## Object state change records
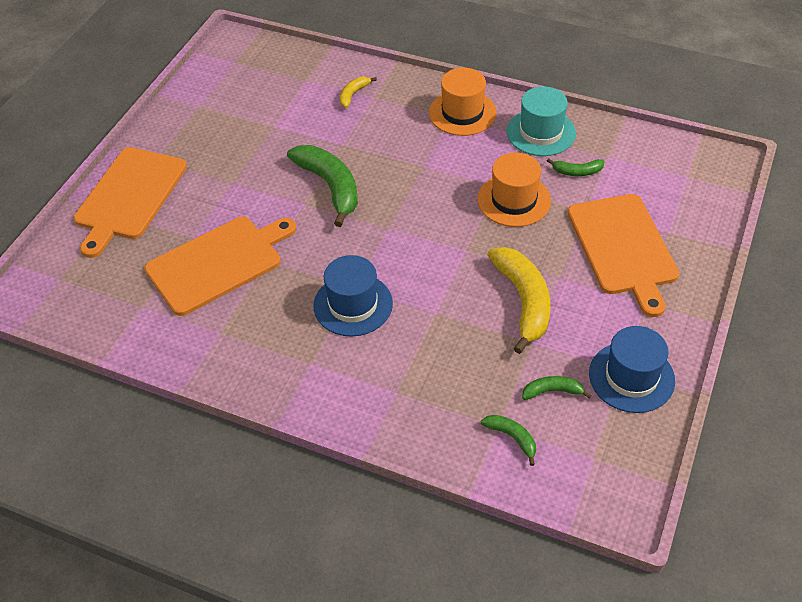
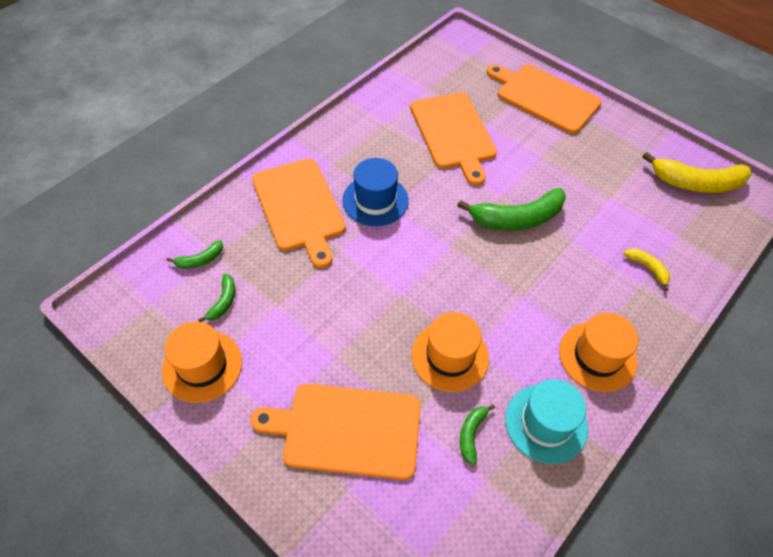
camera: 105 degrees right, 5 degrees up
(393, 371) = (299, 207): none -> orange cutting board
(523, 301) = (323, 316): yellow banana -> yellow banana (696, 183)
(631, 377) = (202, 366): blue hat -> orange hat

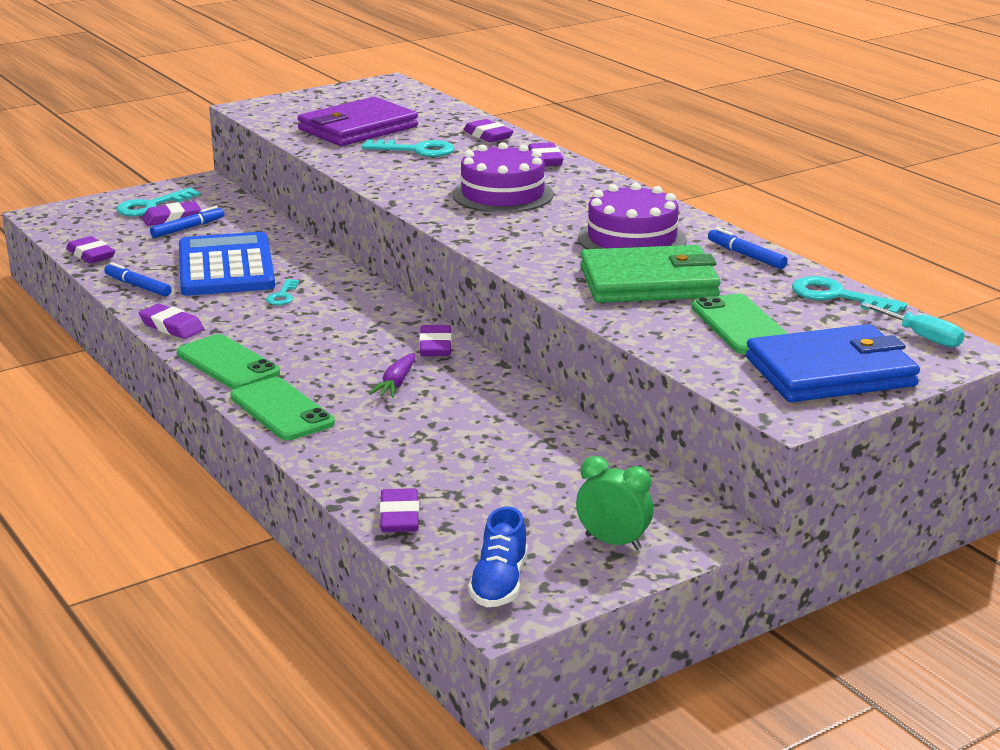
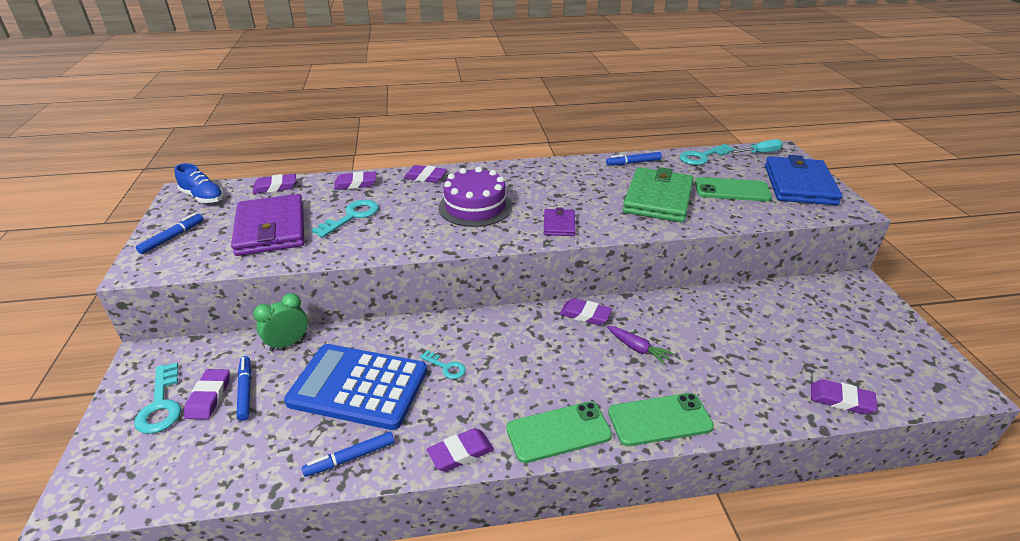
camera: 65 degrees left, 10 degrees up
(91, 255) = (237, 480): purple eraser -> purple eraser (275, 187)
(306, 102) = (172, 237): none -> blue marker
(499, 583) = (929, 379): blue shoe -> blue shoe (203, 197)
(509, 239) = (559, 225): none -> purple wallet
(613, 542) = (875, 321): green clock -> green clock (288, 343)
(632, 239) = (587, 186): purple cake -> none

## Your task
Would you transcribe all of the data exactly, apart from its pictures?

## The answer
camera: 105 degrees right, 5 degrees up
(393, 371) = (299, 207): none -> orange cutting board
(523, 301) = (323, 316): yellow banana -> yellow banana (696, 183)
(631, 377) = (202, 366): blue hat -> orange hat

camera: 65 degrees left, 10 degrees up
(91, 255) = (237, 480): purple eraser -> purple eraser (275, 187)
(306, 102) = (172, 237): none -> blue marker
(499, 583) = (929, 379): blue shoe -> blue shoe (203, 197)
(509, 239) = (559, 225): none -> purple wallet
(613, 542) = (875, 321): green clock -> green clock (288, 343)
(632, 239) = (587, 186): purple cake -> none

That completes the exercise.